┏━━

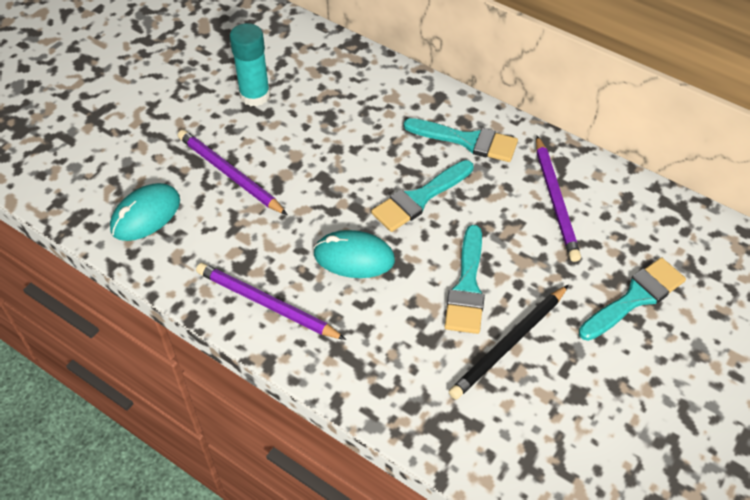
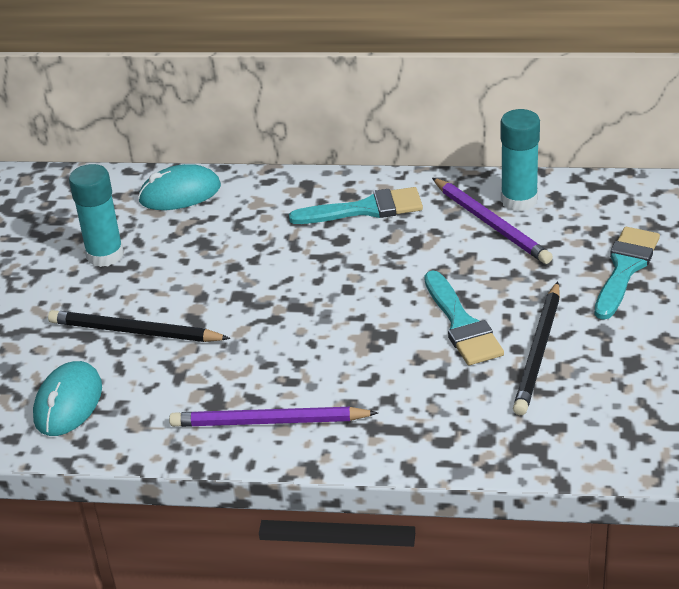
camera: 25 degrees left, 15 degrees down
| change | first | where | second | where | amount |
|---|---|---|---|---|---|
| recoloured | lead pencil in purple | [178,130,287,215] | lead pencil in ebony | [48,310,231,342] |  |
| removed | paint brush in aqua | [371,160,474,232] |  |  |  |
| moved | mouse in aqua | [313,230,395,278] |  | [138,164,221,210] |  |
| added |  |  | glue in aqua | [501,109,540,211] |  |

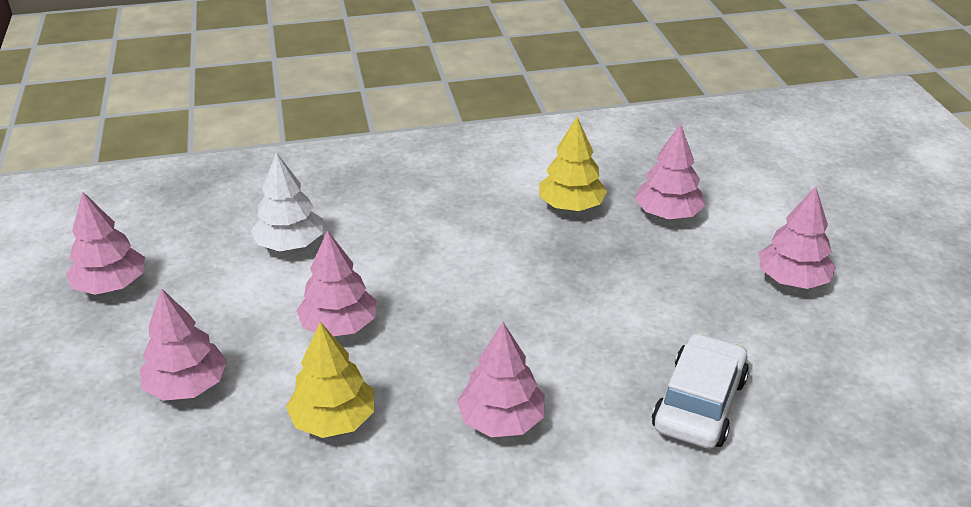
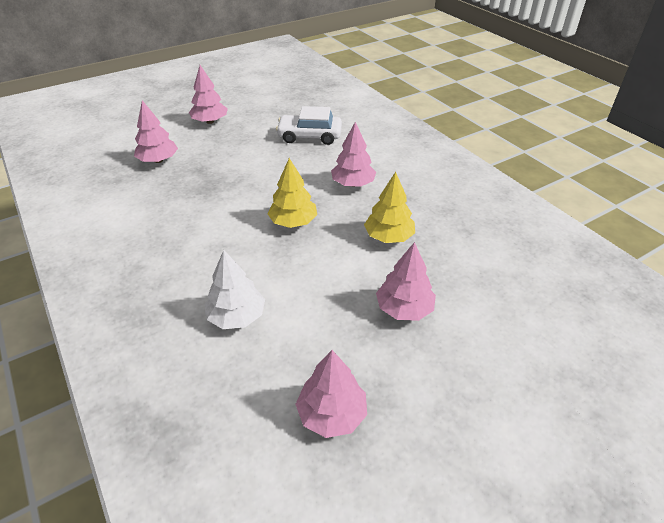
camera: 110 degrees left, 5 degrees up
| change | first | where | second | where | amount |
|---|---|---|---|---|---|
| moved | tree in bright yellow | [539,117,607,211] |  | [267,158,317,228] |  |
| removed | tree in rosy | [296,230,376,336] |  |  |  |

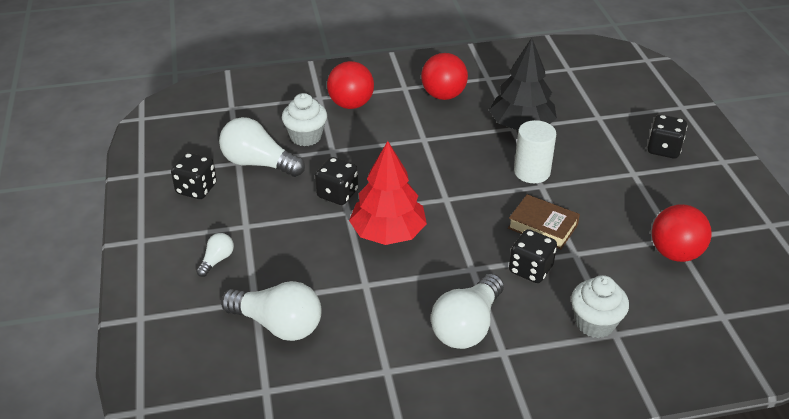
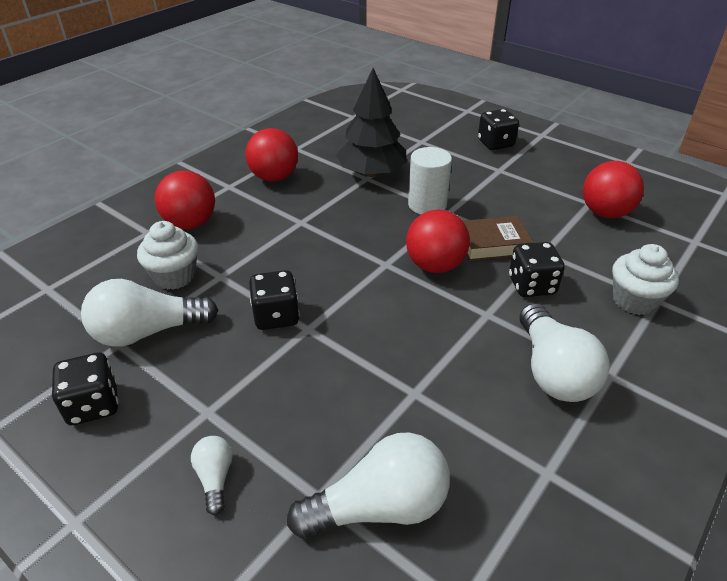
camera: 40 degrees left, 0 degrees up
| change | first | where | second | where | amount |
|---|---|---|---|---|---|
| removed | tree in scarlet | [349,141,427,245] |  |  |  |
| added |  |  | play ball in scarlet | [406,209,470,273] |  |

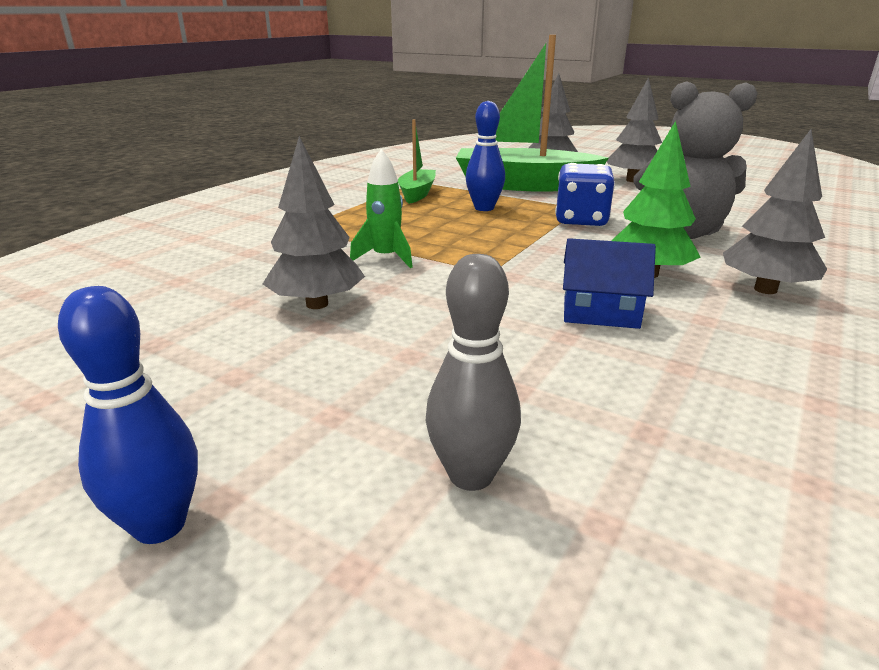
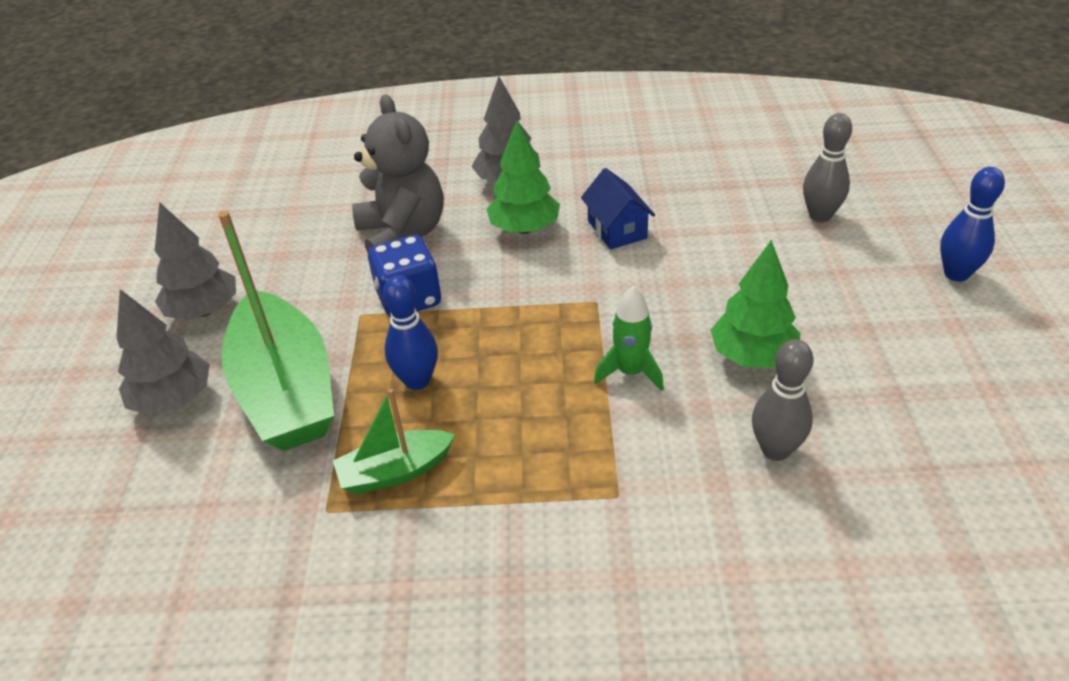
camera: 120 degrees left, 15 degrees up
| change | first | where | second | where | amount |
|---|---|---|---|---|---|
| recoloured | tree in grey | [263,136,365,309] | tree in green | [710,240,801,368] |  |
| added |  |  | tenpin in grey | [752,339,813,461] |  |

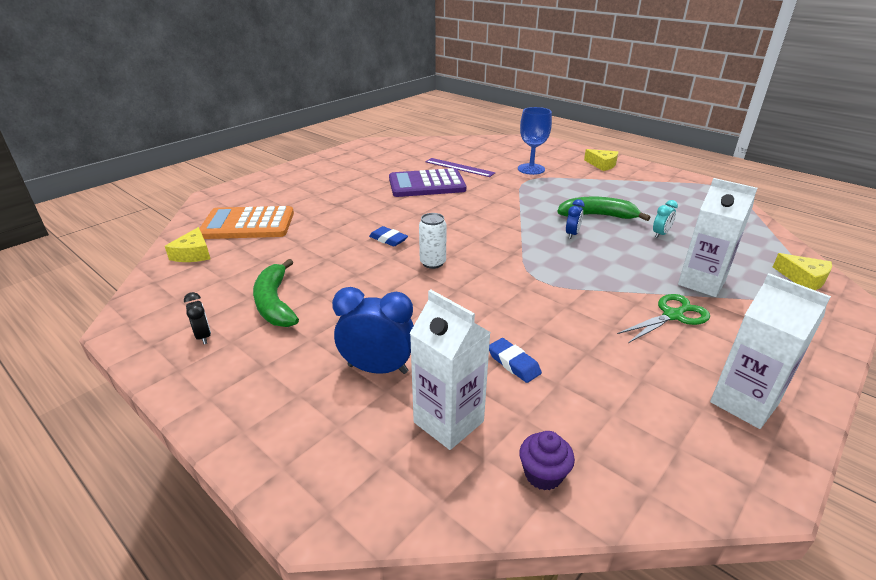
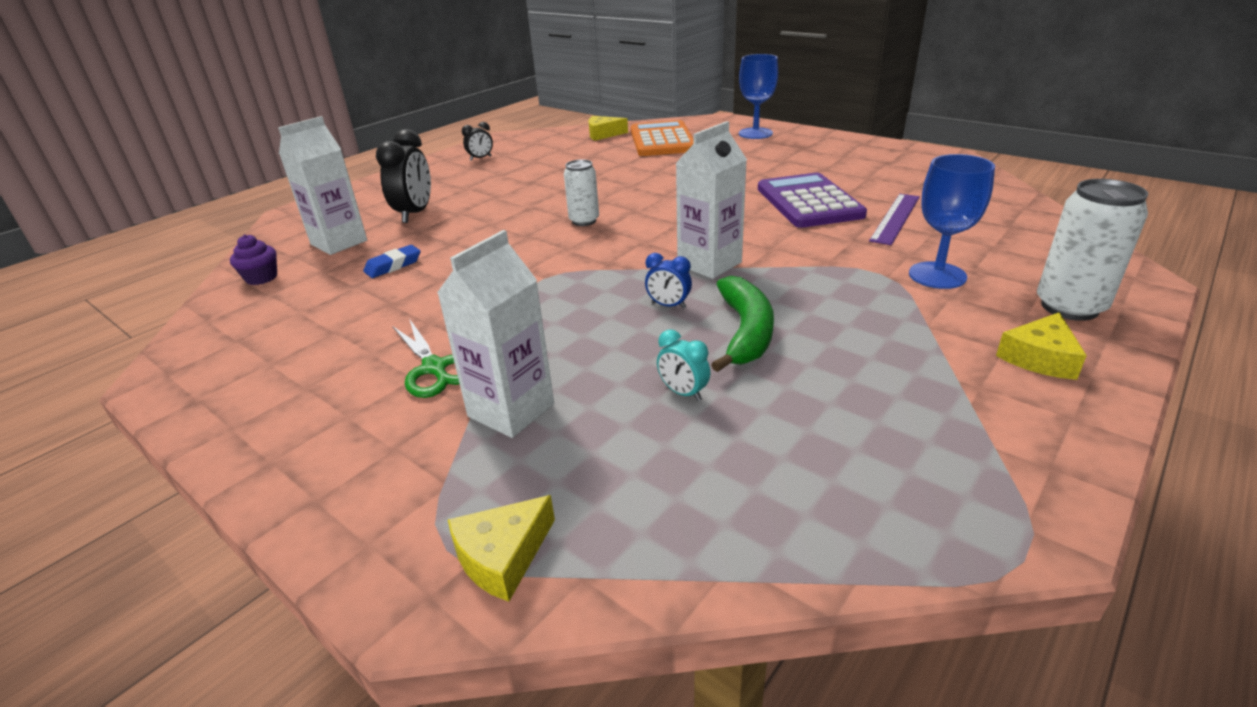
camera: 90 degrees right, 0 degrees up
| change | first | where | second | where | amount |
|---|---|---|---|---|---|
| removed | pencil eraser in blue | [369,226,408,246] |  |  |  |
| removed | banana in green | [253,259,299,327] |  |  |  |
| moved | carton in white | [710,273,831,429] |  | [676,121,747,279] |  |
| recoloured | clock in blue | [332,287,414,374] | clock in ebony | [376,129,431,223] |  |
| added |  |  | wine glass in blue | [739,54,778,139] |  |
| added |  |  | tin in white | [1037,179,1148,321] |  |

┗━━

> **DIRECTIONS**
Without the pictures, copy the material exactly as given.

> **RESULT**
camera: 25 degrees left, 15 degrees down
| change | first | where | second | where | amount |
|---|---|---|---|---|---|
| recoloured | lead pencil in purple | [178,130,287,215] | lead pencil in ebony | [48,310,231,342] |  |
| removed | paint brush in aqua | [371,160,474,232] |  |  |  |
| moved | mouse in aqua | [313,230,395,278] |  | [138,164,221,210] |  |
| added |  |  | glue in aqua | [501,109,540,211] |  |

camera: 110 degrees left, 5 degrees up
| change | first | where | second | where | amount |
|---|---|---|---|---|---|
| moved | tree in bright yellow | [539,117,607,211] |  | [267,158,317,228] |  |
| removed | tree in rosy | [296,230,376,336] |  |  |  |

camera: 40 degrees left, 0 degrees up
| change | first | where | second | where | amount |
|---|---|---|---|---|---|
| removed | tree in scarlet | [349,141,427,245] |  |  |  |
| added |  |  | play ball in scarlet | [406,209,470,273] |  |

camera: 120 degrees left, 15 degrees up
| change | first | where | second | where | amount |
|---|---|---|---|---|---|
| recoloured | tree in grey | [263,136,365,309] | tree in green | [710,240,801,368] |  |
| added |  |  | tenpin in grey | [752,339,813,461] |  |

camera: 90 degrees right, 0 degrees up
| change | first | where | second | where | amount |
|---|---|---|---|---|---|
| removed | pencil eraser in blue | [369,226,408,246] |  |  |  |
| removed | banana in green | [253,259,299,327] |  |  |  |
| moved | carton in white | [710,273,831,429] |  | [676,121,747,279] |  |
| recoloured | clock in blue | [332,287,414,374] | clock in ebony | [376,129,431,223] |  |
| added |  |  | wine glass in blue | [739,54,778,139] |  |
| added |  |  | tin in white | [1037,179,1148,321] |  |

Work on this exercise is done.